[Available data Boundary: Start]

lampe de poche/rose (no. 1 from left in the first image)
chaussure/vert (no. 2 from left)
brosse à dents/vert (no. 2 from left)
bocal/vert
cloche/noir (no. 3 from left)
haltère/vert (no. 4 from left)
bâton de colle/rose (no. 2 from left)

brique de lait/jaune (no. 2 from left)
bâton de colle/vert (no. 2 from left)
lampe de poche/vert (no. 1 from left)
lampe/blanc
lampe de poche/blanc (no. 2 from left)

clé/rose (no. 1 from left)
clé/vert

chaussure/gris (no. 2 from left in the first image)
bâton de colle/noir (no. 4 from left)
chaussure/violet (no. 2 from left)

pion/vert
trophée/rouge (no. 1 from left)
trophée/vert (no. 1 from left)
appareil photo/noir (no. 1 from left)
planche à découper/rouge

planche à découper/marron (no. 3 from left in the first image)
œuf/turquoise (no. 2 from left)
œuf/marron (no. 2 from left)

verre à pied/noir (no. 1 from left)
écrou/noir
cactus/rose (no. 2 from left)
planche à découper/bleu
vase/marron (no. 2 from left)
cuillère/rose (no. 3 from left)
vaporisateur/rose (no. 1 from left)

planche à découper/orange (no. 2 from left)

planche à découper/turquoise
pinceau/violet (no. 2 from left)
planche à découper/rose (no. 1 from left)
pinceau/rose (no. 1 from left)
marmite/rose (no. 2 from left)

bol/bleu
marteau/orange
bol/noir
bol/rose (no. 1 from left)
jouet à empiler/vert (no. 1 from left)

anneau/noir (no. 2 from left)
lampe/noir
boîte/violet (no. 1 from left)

[Available data Boundary: End]

**Problem statement**
Retype word for word everything in the listing above from the line that holds "cloche/noir (no. 3 from left)" down to the line that holds "haltère/vert (no. 4 from left)". Keep both end lines and leave out the rest.

**Expected answer**
cloche/noir (no. 3 from left)
haltère/vert (no. 4 from left)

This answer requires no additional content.